┏━━

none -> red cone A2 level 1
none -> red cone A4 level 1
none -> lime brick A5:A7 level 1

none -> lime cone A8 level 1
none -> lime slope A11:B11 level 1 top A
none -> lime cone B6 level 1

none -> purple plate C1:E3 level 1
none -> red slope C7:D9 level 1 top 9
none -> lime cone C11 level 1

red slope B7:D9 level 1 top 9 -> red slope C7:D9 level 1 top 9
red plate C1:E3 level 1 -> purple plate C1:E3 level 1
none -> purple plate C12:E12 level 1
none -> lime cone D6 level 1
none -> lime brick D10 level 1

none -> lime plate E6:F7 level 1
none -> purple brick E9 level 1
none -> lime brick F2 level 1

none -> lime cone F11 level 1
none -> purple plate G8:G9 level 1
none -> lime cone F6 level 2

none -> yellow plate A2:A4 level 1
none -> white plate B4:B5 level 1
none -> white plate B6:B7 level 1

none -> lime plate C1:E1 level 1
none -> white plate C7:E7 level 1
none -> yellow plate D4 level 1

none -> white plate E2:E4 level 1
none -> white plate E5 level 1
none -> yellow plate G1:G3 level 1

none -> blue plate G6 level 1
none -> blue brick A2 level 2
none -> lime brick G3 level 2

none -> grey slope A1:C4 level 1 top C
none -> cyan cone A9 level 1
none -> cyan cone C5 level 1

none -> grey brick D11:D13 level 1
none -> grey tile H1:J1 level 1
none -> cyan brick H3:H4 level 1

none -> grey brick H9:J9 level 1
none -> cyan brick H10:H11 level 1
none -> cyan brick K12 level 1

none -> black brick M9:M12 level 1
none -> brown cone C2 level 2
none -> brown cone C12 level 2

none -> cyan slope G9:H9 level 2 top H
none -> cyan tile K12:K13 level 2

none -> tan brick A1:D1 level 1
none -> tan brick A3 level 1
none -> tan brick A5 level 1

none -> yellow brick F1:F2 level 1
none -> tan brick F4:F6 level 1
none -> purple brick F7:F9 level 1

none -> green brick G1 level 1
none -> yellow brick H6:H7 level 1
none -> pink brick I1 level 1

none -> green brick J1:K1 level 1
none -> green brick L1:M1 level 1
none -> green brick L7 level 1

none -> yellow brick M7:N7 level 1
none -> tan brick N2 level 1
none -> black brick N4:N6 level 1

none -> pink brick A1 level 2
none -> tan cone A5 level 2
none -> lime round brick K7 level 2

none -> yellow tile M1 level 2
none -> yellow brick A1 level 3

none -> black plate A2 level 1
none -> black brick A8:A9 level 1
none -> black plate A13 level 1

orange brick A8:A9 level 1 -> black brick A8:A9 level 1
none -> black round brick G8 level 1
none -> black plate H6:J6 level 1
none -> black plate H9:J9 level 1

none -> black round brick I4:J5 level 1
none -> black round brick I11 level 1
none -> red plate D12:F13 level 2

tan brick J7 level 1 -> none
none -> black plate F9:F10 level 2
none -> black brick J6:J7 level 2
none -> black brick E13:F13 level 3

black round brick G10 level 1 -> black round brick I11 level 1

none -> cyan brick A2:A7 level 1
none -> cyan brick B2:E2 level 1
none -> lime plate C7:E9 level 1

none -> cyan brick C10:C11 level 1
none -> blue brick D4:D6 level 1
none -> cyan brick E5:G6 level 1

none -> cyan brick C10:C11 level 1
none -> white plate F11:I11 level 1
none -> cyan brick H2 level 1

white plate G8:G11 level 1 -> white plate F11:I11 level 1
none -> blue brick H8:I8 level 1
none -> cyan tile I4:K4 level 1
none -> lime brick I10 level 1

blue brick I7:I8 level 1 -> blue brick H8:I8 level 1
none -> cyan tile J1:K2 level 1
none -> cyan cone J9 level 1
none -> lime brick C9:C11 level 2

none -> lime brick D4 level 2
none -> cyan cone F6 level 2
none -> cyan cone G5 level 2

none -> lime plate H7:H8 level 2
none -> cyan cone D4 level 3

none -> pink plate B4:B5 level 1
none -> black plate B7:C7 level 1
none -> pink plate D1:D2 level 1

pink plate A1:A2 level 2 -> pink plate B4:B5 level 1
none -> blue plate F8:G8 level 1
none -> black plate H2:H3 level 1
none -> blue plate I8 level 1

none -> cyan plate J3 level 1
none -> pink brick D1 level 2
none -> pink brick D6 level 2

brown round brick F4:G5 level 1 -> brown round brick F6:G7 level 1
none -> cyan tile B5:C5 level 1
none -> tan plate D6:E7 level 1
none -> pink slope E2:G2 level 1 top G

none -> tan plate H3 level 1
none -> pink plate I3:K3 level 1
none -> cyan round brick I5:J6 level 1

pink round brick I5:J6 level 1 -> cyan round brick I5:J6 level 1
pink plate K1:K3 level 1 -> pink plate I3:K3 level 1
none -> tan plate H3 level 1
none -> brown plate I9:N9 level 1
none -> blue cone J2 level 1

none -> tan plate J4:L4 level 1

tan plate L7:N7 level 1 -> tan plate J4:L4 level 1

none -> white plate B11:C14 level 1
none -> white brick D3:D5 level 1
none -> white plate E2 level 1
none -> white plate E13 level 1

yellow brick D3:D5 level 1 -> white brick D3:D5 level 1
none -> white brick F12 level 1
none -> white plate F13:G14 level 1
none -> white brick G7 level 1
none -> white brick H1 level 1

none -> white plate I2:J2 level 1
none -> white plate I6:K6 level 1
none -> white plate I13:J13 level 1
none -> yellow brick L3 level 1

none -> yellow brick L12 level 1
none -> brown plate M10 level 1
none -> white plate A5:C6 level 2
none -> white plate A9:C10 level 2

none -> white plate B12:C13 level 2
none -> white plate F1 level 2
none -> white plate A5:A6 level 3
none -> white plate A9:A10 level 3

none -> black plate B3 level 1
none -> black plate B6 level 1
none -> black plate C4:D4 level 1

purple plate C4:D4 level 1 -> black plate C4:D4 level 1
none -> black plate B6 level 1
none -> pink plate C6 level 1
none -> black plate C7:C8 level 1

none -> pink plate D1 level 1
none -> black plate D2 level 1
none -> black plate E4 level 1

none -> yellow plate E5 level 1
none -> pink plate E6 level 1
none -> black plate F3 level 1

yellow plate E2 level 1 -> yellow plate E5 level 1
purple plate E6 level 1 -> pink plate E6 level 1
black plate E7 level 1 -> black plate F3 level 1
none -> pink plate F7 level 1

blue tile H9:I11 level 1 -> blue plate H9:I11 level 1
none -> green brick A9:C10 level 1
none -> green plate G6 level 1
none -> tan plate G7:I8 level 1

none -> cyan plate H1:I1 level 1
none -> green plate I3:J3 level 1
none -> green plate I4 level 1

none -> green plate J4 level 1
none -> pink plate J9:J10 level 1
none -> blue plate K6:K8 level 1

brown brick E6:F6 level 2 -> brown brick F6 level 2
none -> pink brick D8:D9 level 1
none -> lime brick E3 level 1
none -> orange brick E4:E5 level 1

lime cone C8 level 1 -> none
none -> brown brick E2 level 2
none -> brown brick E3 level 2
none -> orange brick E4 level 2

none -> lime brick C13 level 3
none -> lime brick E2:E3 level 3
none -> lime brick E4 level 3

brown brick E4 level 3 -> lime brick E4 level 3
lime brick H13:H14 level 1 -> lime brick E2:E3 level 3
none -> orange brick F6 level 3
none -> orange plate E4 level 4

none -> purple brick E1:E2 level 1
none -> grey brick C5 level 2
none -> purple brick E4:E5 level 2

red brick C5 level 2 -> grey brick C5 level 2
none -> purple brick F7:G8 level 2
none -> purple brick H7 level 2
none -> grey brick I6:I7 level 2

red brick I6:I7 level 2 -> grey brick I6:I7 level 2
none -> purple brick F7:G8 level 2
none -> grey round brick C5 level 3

┗━━

Find the line that contains "none -> lime brick E2:E3 level 3" in the data above. Reproduce it and every later line exactly, through the last one.

Written response
none -> lime brick E2:E3 level 3
none -> lime brick E4 level 3

brown brick E4 level 3 -> lime brick E4 level 3
lime brick H13:H14 level 1 -> lime brick E2:E3 level 3
none -> orange brick F6 level 3
none -> orange plate E4 level 4

none -> purple brick E1:E2 level 1
none -> grey brick C5 level 2
none -> purple brick E4:E5 level 2

red brick C5 level 2 -> grey brick C5 level 2
none -> purple brick F7:G8 level 2
none -> purple brick H7 level 2
none -> grey brick I6:I7 level 2

red brick I6:I7 level 2 -> grey brick I6:I7 level 2
none -> purple brick F7:G8 level 2
none -> grey round brick C5 level 3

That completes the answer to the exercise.